Exercise aim -
Omit images. Retype all entries verbatim.

►

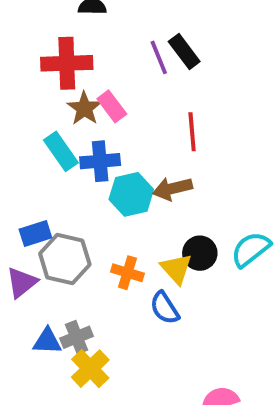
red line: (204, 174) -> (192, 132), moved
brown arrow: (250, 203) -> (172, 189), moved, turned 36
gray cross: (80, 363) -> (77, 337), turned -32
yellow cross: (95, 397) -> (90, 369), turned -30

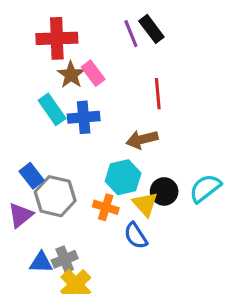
cyan hexagon: (131, 194) -> (123, 177), moved
blue rectangle: (35, 234) -> (32, 176), turned 70

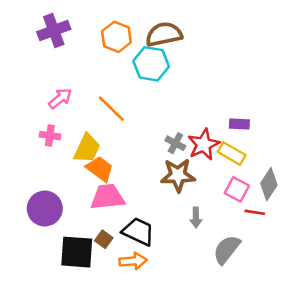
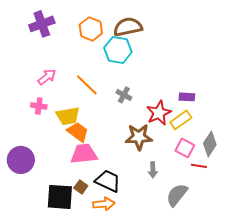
gray cross: (175, 143) -> (124, 95), moved
yellow trapezoid: (87, 148) -> (68, 116), turned 55
yellow rectangle: (232, 153) -> (181, 120), turned -65
purple circle: (45, 209) -> (21, 160), moved

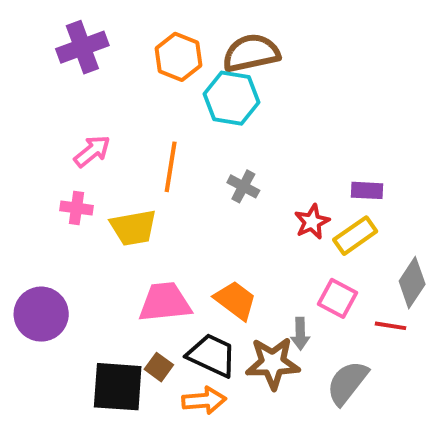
orange line: (87, 85) -> (171, 167), turned 55
red star: (159, 113) -> (312, 222), size x0.7
orange trapezoid: (78, 132) -> (235, 300), moved
brown star: (139, 137) -> (273, 363), moved
pink square: (185, 148) -> (338, 298), moved

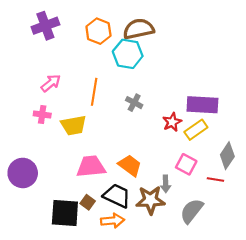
purple rectangle: (367, 190) -> (202, 105), size x1.8

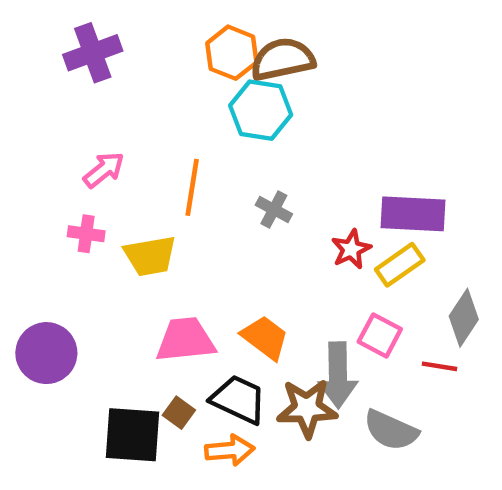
orange hexagon: (98, 31) -> (232, 53), moved
gray arrow: (166, 184) -> (338, 375), size x1.8
gray semicircle: (192, 211) -> (391, 430), turned -104

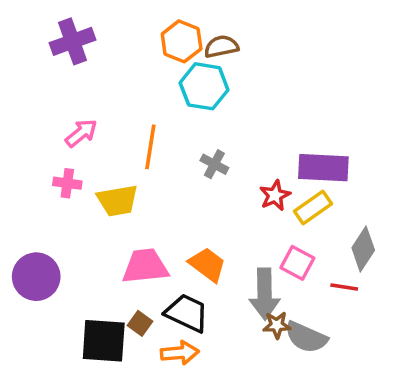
brown semicircle: (283, 59) -> (221, 47), size x0.7
brown star: (307, 408) -> (277, 325), moved, size x0.6

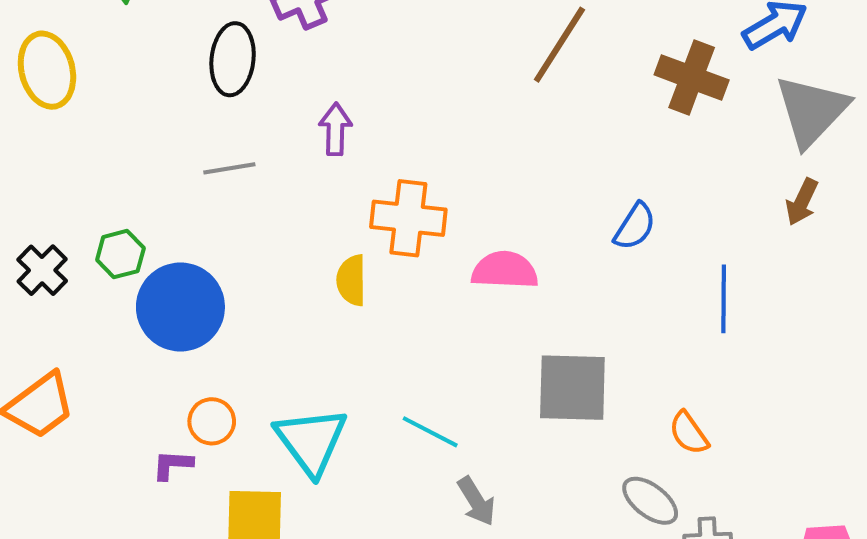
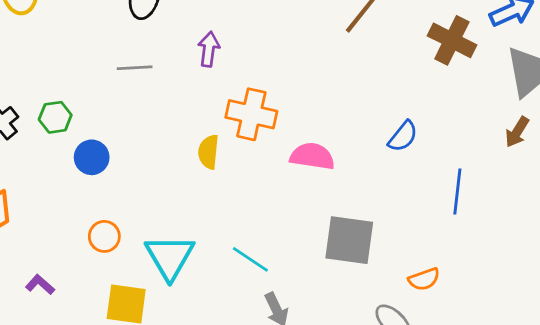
blue circle: (180, 307) -> (92, 157), size x0.6
orange semicircle: (689, 433) -> (424, 279), turned -80
purple L-shape: (172, 465) -> (40, 285), moved, turned 32

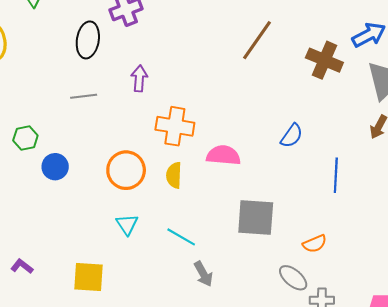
yellow semicircle: (209, 152) -> (174, 175), moved
orange circle: (104, 236) -> (126, 170), moved, size x1.6
cyan triangle: (170, 257) -> (127, 224), moved, size x0.6

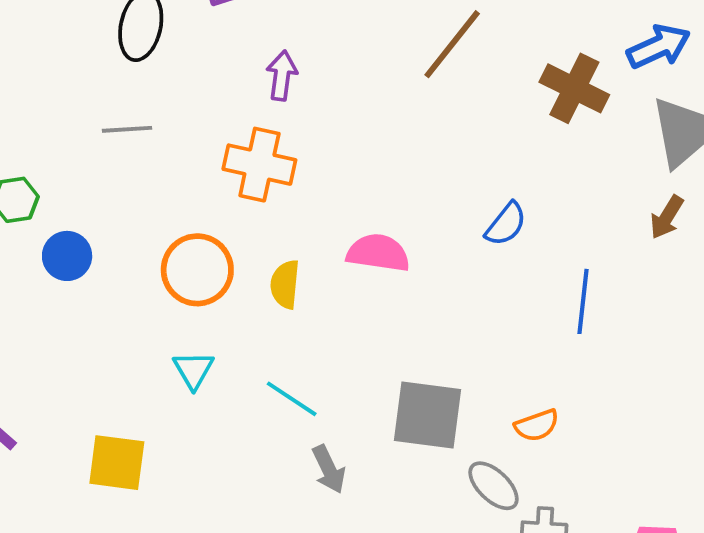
purple arrow: (139, 79) -> (282, 76), moved
orange cross: (175, 126) -> (259, 165), moved
gray square: (256, 218) -> (428, 415), moved

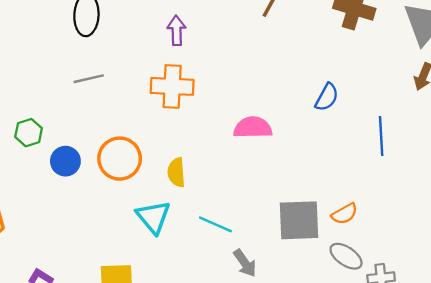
orange circle: (197, 270) -> (120, 159), moved
yellow semicircle: (285, 284) -> (176, 172), moved
cyan triangle: (193, 370) -> (153, 217), size x1.4
orange semicircle: (537, 425) -> (345, 214), moved

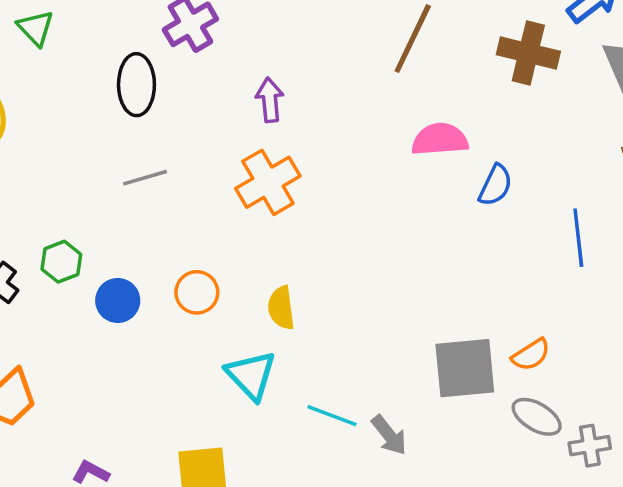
orange cross: (172, 86) -> (268, 182), turned -30
pink semicircle: (253, 128) -> (440, 139), moved
orange circle: (120, 159) -> (197, 292), size x0.7
cyan line: (215, 224) -> (332, 416), moved

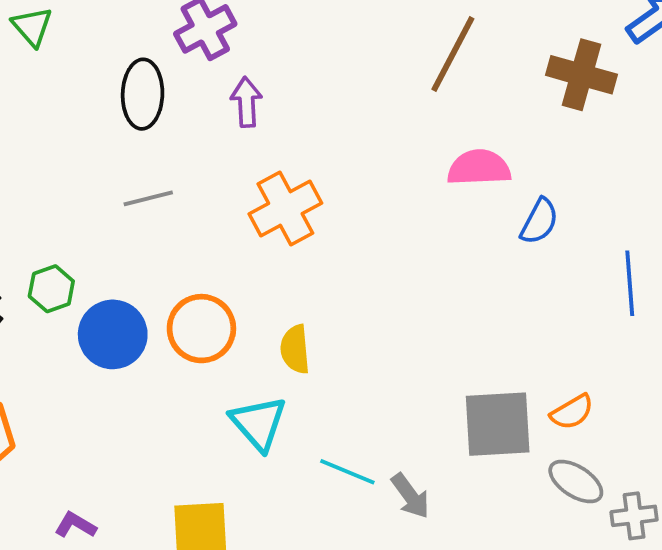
purple arrow: (270, 100) -> (246, 102), moved
orange circle: (197, 292) -> (201, 329), size x1.4
blue circle: (118, 301) -> (113, 334), size x1.4

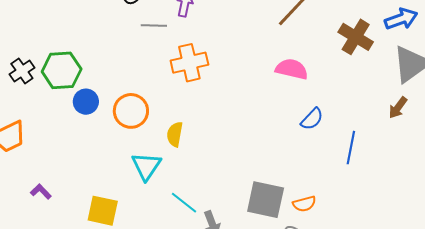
gray line: (148, 198) -> (154, 26), moved
blue semicircle: (539, 221) -> (312, 119), moved
green hexagon: (51, 289) -> (62, 70), size x1.6
blue circle: (113, 334) -> (86, 102), size x0.7

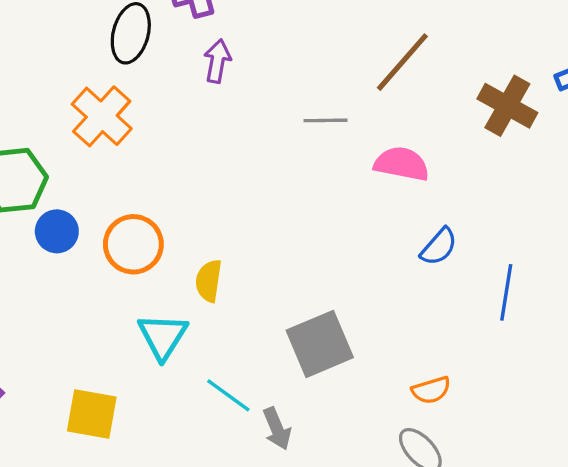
gray line: (154, 26) -> (325, 120), moved
orange cross: (189, 63) -> (102, 116), moved, turned -33
gray square: (266, 200) -> (320, 344), moved, turned -33

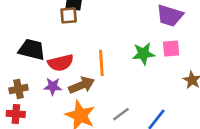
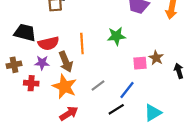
pink square: (171, 48) -> (140, 63), moved
brown arrow: (82, 85) -> (66, 62), turned 90
red cross: (16, 114) -> (31, 83), moved

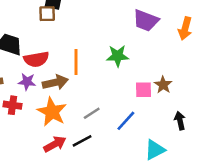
brown arrow: (66, 62) -> (55, 82), turned -84
black arrow: (179, 71) -> (180, 121), moved
black line: (116, 109) -> (82, 141), moved

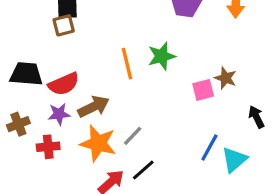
orange line: (76, 62) -> (127, 64), moved
gray line: (92, 113) -> (133, 136), moved
blue line: (126, 121) -> (209, 147), moved

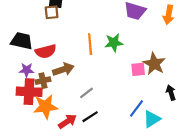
brown star: (226, 78) -> (154, 64), size x1.5
purple star: (59, 114) -> (27, 70), moved
brown cross: (18, 124) -> (43, 81), moved
orange star: (98, 143) -> (46, 107), moved, turned -30
red cross: (48, 147) -> (29, 92), size x1.6

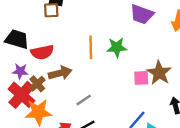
brown cross: (43, 81) -> (37, 84), turned -32
red cross: (29, 92) -> (21, 95), turned 35

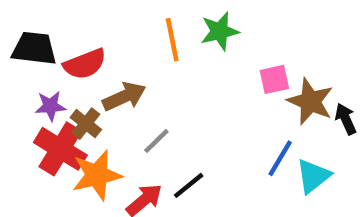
brown star: (159, 73) -> (310, 101), moved
gray line: (84, 100) -> (156, 141), moved

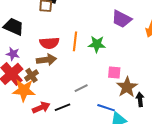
red semicircle: (85, 64) -> (49, 43), moved
brown cross: (86, 124) -> (32, 75), moved
gray line: (156, 141) -> (81, 88), moved
blue line: (280, 158) -> (106, 108), turned 60

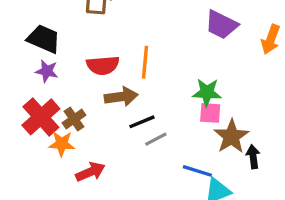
green star: (97, 44) -> (207, 92), moved
purple star: (13, 54) -> (47, 71), moved
brown arrow: (46, 60) -> (121, 97), moved
orange star: (24, 90) -> (62, 144), size x0.7
black line: (63, 107) -> (142, 122), moved

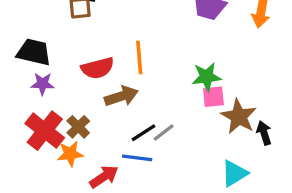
black line: (142, 122) -> (144, 133), moved
blue line: (197, 171) -> (137, 158), moved

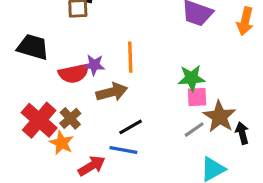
red semicircle: (98, 68) -> (74, 73), moved
purple star: (43, 84) -> (94, 65), moved
gray line: (164, 132) -> (194, 130), moved
orange star: (70, 154) -> (62, 143), turned 30

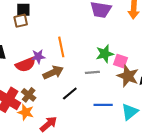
pink square: (197, 97) -> (121, 61), moved, turned 32
gray line: (194, 130) -> (92, 72), moved, turned 40
blue line: (123, 150) -> (103, 105), moved

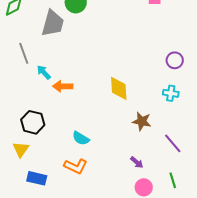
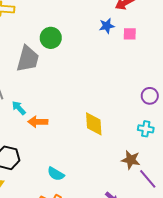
brown star: (142, 121) -> (131, 160), moved

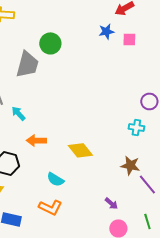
orange arrow: (38, 122) -> (36, 140), moved
yellow diamond: (94, 124) -> (80, 150), moved, turned -35
cyan cross: (146, 129) -> (136, 127), moved

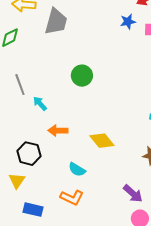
green circle: (50, 43) -> (82, 76), moved
gray trapezoid: (27, 64) -> (56, 22), moved
purple arrow: (111, 203) -> (133, 194), size x1.5

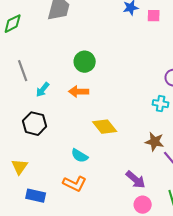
cyan arrow: (40, 104) -> (43, 90), turned -98
orange arrow: (58, 131) -> (79, 92), moved
black hexagon: (29, 154) -> (35, 124), moved

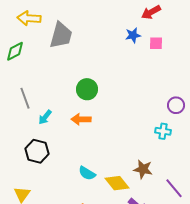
yellow diamond: (105, 127) -> (117, 183), moved
brown star: (155, 142) -> (143, 169), moved
cyan semicircle: (80, 156) -> (87, 173), moved

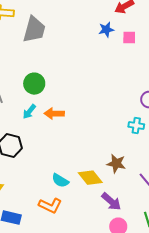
green circle: (87, 89) -> (34, 84), moved
cyan arrow: (45, 117) -> (29, 112), moved
cyan semicircle: (87, 173) -> (60, 181), moved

◄

Answer below -
red line: (204, 174) -> (192, 132), moved
brown arrow: (250, 203) -> (172, 189), moved, turned 36
gray cross: (80, 363) -> (77, 337), turned -32
yellow cross: (95, 397) -> (90, 369), turned -30

cyan hexagon: (131, 194) -> (123, 177), moved
blue rectangle: (35, 234) -> (32, 176), turned 70

gray cross: (175, 143) -> (124, 95), moved
yellow trapezoid: (87, 148) -> (68, 116), turned 55
yellow rectangle: (232, 153) -> (181, 120), turned -65
purple circle: (45, 209) -> (21, 160), moved

orange line: (87, 85) -> (171, 167), turned 55
red star: (159, 113) -> (312, 222), size x0.7
orange trapezoid: (78, 132) -> (235, 300), moved
brown star: (139, 137) -> (273, 363), moved
pink square: (185, 148) -> (338, 298), moved

purple rectangle: (367, 190) -> (202, 105), size x1.8

orange hexagon: (98, 31) -> (232, 53), moved
gray arrow: (166, 184) -> (338, 375), size x1.8
gray semicircle: (192, 211) -> (391, 430), turned -104

brown semicircle: (283, 59) -> (221, 47), size x0.7
brown star: (307, 408) -> (277, 325), moved, size x0.6

blue circle: (180, 307) -> (92, 157), size x0.6
orange semicircle: (689, 433) -> (424, 279), turned -80
purple L-shape: (172, 465) -> (40, 285), moved, turned 32

yellow semicircle: (209, 152) -> (174, 175), moved
orange circle: (104, 236) -> (126, 170), moved, size x1.6
cyan triangle: (170, 257) -> (127, 224), moved, size x0.6

purple arrow: (139, 79) -> (282, 76), moved
orange cross: (175, 126) -> (259, 165), moved
gray square: (256, 218) -> (428, 415), moved

orange circle: (197, 270) -> (120, 159), moved
yellow semicircle: (285, 284) -> (176, 172), moved
cyan triangle: (193, 370) -> (153, 217), size x1.4
orange semicircle: (537, 425) -> (345, 214), moved

orange cross: (172, 86) -> (268, 182), turned -30
pink semicircle: (253, 128) -> (440, 139), moved
orange circle: (120, 159) -> (197, 292), size x0.7
cyan line: (215, 224) -> (332, 416), moved

purple arrow: (270, 100) -> (246, 102), moved
orange circle: (197, 292) -> (201, 329), size x1.4
blue circle: (118, 301) -> (113, 334), size x1.4

gray line: (148, 198) -> (154, 26), moved
blue semicircle: (539, 221) -> (312, 119), moved
green hexagon: (51, 289) -> (62, 70), size x1.6
blue circle: (113, 334) -> (86, 102), size x0.7

gray line: (154, 26) -> (325, 120), moved
orange cross: (189, 63) -> (102, 116), moved, turned -33
gray square: (266, 200) -> (320, 344), moved, turned -33

pink square: (171, 48) -> (140, 63), moved
brown arrow: (82, 85) -> (66, 62), turned 90
red cross: (16, 114) -> (31, 83), moved

brown arrow: (66, 62) -> (55, 82), turned -84
black arrow: (179, 71) -> (180, 121), moved
black line: (116, 109) -> (82, 141), moved

orange line: (76, 62) -> (127, 64), moved
gray line: (92, 113) -> (133, 136), moved
blue line: (126, 121) -> (209, 147), moved

brown star: (226, 78) -> (154, 64), size x1.5
purple star: (59, 114) -> (27, 70), moved
brown cross: (18, 124) -> (43, 81), moved
orange star: (98, 143) -> (46, 107), moved, turned -30
red cross: (48, 147) -> (29, 92), size x1.6

brown cross: (43, 81) -> (37, 84), turned -32
red cross: (29, 92) -> (21, 95), turned 35

brown star: (159, 73) -> (310, 101), moved
gray line: (84, 100) -> (156, 141), moved

red semicircle: (85, 64) -> (49, 43), moved
brown cross: (86, 124) -> (32, 75), moved
gray line: (156, 141) -> (81, 88), moved
blue line: (280, 158) -> (106, 108), turned 60

green star: (97, 44) -> (207, 92), moved
purple star: (13, 54) -> (47, 71), moved
brown arrow: (46, 60) -> (121, 97), moved
orange star: (24, 90) -> (62, 144), size x0.7
black line: (63, 107) -> (142, 122), moved

black line: (142, 122) -> (144, 133), moved
blue line: (197, 171) -> (137, 158), moved

red semicircle: (98, 68) -> (74, 73), moved
purple star: (43, 84) -> (94, 65), moved
gray line: (164, 132) -> (194, 130), moved
orange star: (70, 154) -> (62, 143), turned 30

pink square: (197, 97) -> (121, 61), moved, turned 32
gray line: (194, 130) -> (92, 72), moved, turned 40
blue line: (123, 150) -> (103, 105), moved

brown star: (142, 121) -> (131, 160), moved

orange arrow: (38, 122) -> (36, 140), moved
yellow diamond: (94, 124) -> (80, 150), moved, turned -35
cyan cross: (146, 129) -> (136, 127), moved

green circle: (50, 43) -> (82, 76), moved
gray trapezoid: (27, 64) -> (56, 22), moved
purple arrow: (111, 203) -> (133, 194), size x1.5

cyan arrow: (40, 104) -> (43, 90), turned -98
orange arrow: (58, 131) -> (79, 92), moved
black hexagon: (29, 154) -> (35, 124), moved

yellow diamond: (105, 127) -> (117, 183), moved
brown star: (155, 142) -> (143, 169), moved
cyan semicircle: (80, 156) -> (87, 173), moved

green circle: (87, 89) -> (34, 84), moved
cyan arrow: (45, 117) -> (29, 112), moved
cyan semicircle: (87, 173) -> (60, 181), moved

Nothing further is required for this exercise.